Each line below with the string "padlock" should be copied.

Data extract below:

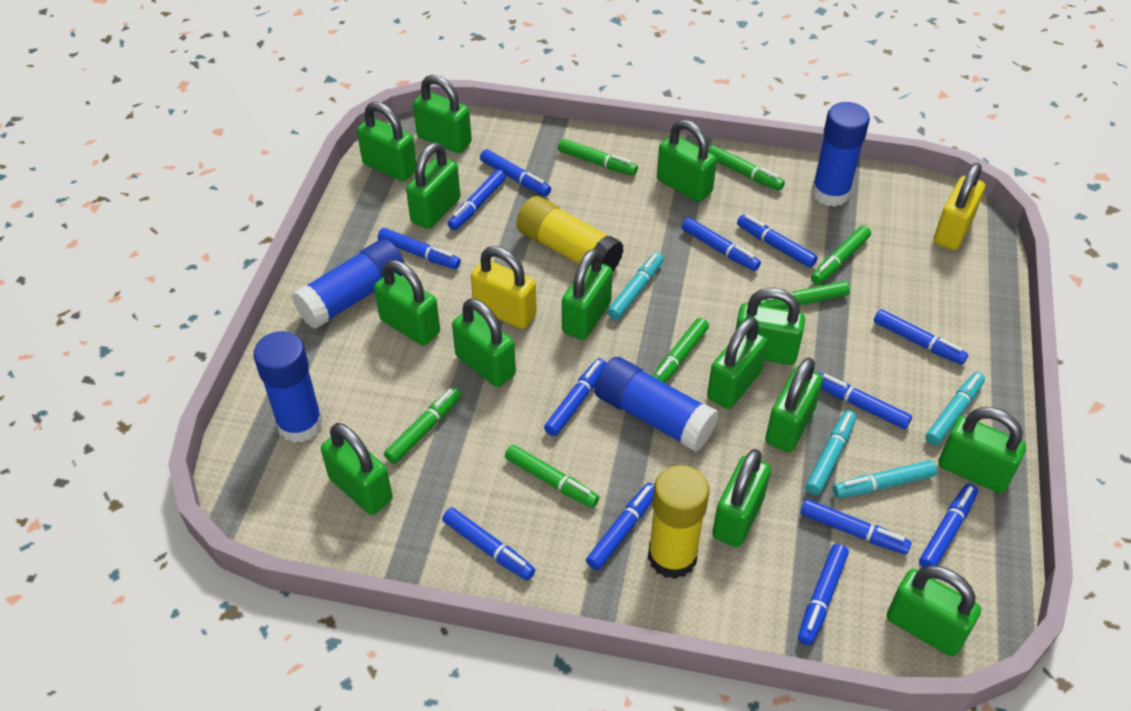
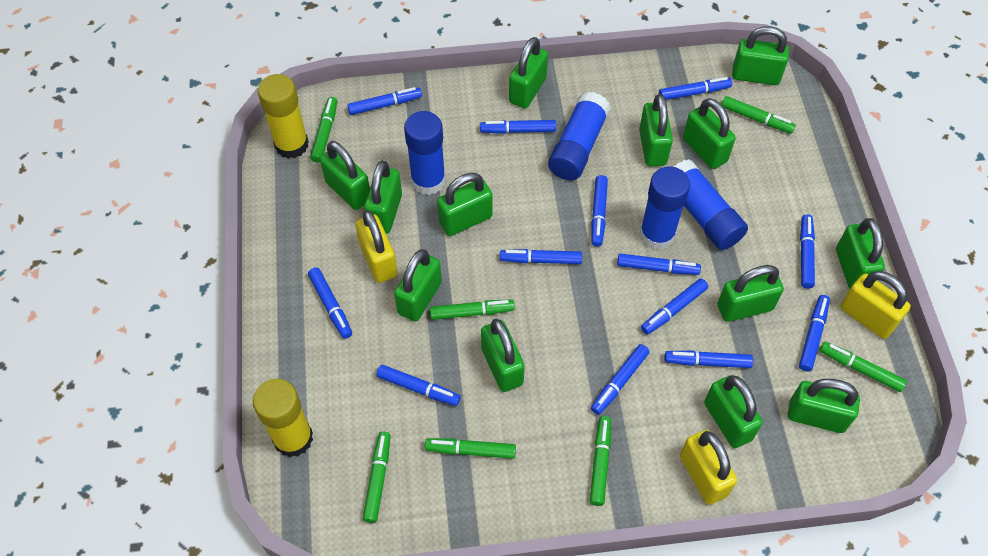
green padlock: 14 -> 13
turquoise marker: 4 -> 0
yellow padlock: 2 -> 3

End of Data extract.

→ **Task answer**:
green padlock: 14 -> 13
yellow padlock: 2 -> 3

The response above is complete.